_Work item:_ Please retype the records below exactly, from the first line down to and including the line with "R11: 3.9k (W22, W26) -> 3.9k (W26, W30)".

_Before-and-after change records:_
=== Begin Enclosure ===
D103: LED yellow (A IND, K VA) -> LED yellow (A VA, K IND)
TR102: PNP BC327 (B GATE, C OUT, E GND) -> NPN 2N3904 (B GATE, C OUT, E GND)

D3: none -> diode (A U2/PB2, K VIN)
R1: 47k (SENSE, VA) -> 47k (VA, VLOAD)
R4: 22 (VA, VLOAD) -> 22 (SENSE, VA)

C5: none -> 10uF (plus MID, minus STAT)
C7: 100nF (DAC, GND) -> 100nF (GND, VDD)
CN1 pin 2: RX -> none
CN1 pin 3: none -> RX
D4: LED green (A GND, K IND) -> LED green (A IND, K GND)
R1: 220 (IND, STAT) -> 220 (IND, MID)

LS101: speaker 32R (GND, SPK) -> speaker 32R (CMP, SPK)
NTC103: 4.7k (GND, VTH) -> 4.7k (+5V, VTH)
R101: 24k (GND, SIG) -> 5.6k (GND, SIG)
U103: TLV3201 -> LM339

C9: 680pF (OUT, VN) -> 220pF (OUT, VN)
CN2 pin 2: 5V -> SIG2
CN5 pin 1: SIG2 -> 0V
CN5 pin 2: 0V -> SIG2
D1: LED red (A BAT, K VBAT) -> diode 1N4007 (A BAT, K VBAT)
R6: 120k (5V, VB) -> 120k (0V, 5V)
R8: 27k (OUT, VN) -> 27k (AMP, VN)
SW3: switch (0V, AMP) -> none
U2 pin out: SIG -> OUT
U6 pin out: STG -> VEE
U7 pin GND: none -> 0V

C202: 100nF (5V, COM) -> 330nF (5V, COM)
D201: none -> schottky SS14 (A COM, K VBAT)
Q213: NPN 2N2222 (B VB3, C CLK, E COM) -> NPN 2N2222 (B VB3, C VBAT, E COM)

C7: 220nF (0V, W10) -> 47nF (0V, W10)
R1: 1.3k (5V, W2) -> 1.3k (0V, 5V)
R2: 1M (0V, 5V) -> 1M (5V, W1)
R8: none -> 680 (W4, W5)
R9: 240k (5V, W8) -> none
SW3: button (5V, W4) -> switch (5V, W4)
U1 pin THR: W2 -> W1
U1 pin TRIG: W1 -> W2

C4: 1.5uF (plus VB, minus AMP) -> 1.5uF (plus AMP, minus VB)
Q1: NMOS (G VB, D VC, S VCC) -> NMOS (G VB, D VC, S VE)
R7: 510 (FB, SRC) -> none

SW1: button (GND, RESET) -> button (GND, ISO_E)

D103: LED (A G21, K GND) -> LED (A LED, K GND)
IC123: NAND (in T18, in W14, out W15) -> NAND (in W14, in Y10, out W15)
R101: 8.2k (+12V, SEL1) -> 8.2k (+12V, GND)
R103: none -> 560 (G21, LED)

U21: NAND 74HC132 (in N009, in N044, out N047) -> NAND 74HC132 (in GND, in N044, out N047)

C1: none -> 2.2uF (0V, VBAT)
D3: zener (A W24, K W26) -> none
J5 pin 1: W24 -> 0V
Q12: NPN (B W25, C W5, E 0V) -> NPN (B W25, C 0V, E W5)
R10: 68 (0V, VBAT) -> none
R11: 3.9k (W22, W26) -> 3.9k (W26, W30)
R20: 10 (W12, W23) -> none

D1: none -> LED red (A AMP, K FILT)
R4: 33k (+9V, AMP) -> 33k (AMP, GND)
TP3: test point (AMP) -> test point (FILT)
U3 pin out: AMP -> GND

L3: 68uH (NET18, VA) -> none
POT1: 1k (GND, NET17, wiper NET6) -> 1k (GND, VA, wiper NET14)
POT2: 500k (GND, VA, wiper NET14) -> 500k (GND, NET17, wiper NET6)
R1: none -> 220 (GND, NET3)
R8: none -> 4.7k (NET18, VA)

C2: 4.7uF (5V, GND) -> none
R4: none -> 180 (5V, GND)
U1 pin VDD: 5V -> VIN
=== End Enclosure ===
_Reply:_
D103: LED yellow (A IND, K VA) -> LED yellow (A VA, K IND)
TR102: PNP BC327 (B GATE, C OUT, E GND) -> NPN 2N3904 (B GATE, C OUT, E GND)

D3: none -> diode (A U2/PB2, K VIN)
R1: 47k (SENSE, VA) -> 47k (VA, VLOAD)
R4: 22 (VA, VLOAD) -> 22 (SENSE, VA)

C5: none -> 10uF (plus MID, minus STAT)
C7: 100nF (DAC, GND) -> 100nF (GND, VDD)
CN1 pin 2: RX -> none
CN1 pin 3: none -> RX
D4: LED green (A GND, K IND) -> LED green (A IND, K GND)
R1: 220 (IND, STAT) -> 220 (IND, MID)

LS101: speaker 32R (GND, SPK) -> speaker 32R (CMP, SPK)
NTC103: 4.7k (GND, VTH) -> 4.7k (+5V, VTH)
R101: 24k (GND, SIG) -> 5.6k (GND, SIG)
U103: TLV3201 -> LM339

C9: 680pF (OUT, VN) -> 220pF (OUT, VN)
CN2 pin 2: 5V -> SIG2
CN5 pin 1: SIG2 -> 0V
CN5 pin 2: 0V -> SIG2
D1: LED red (A BAT, K VBAT) -> diode 1N4007 (A BAT, K VBAT)
R6: 120k (5V, VB) -> 120k (0V, 5V)
R8: 27k (OUT, VN) -> 27k (AMP, VN)
SW3: switch (0V, AMP) -> none
U2 pin out: SIG -> OUT
U6 pin out: STG -> VEE
U7 pin GND: none -> 0V

C202: 100nF (5V, COM) -> 330nF (5V, COM)
D201: none -> schottky SS14 (A COM, K VBAT)
Q213: NPN 2N2222 (B VB3, C CLK, E COM) -> NPN 2N2222 (B VB3, C VBAT, E COM)

C7: 220nF (0V, W10) -> 47nF (0V, W10)
R1: 1.3k (5V, W2) -> 1.3k (0V, 5V)
R2: 1M (0V, 5V) -> 1M (5V, W1)
R8: none -> 680 (W4, W5)
R9: 240k (5V, W8) -> none
SW3: button (5V, W4) -> switch (5V, W4)
U1 pin THR: W2 -> W1
U1 pin TRIG: W1 -> W2

C4: 1.5uF (plus VB, minus AMP) -> 1.5uF (plus AMP, minus VB)
Q1: NMOS (G VB, D VC, S VCC) -> NMOS (G VB, D VC, S VE)
R7: 510 (FB, SRC) -> none

SW1: button (GND, RESET) -> button (GND, ISO_E)

D103: LED (A G21, K GND) -> LED (A LED, K GND)
IC123: NAND (in T18, in W14, out W15) -> NAND (in W14, in Y10, out W15)
R101: 8.2k (+12V, SEL1) -> 8.2k (+12V, GND)
R103: none -> 560 (G21, LED)

U21: NAND 74HC132 (in N009, in N044, out N047) -> NAND 74HC132 (in GND, in N044, out N047)

C1: none -> 2.2uF (0V, VBAT)
D3: zener (A W24, K W26) -> none
J5 pin 1: W24 -> 0V
Q12: NPN (B W25, C W5, E 0V) -> NPN (B W25, C 0V, E W5)
R10: 68 (0V, VBAT) -> none
R11: 3.9k (W22, W26) -> 3.9k (W26, W30)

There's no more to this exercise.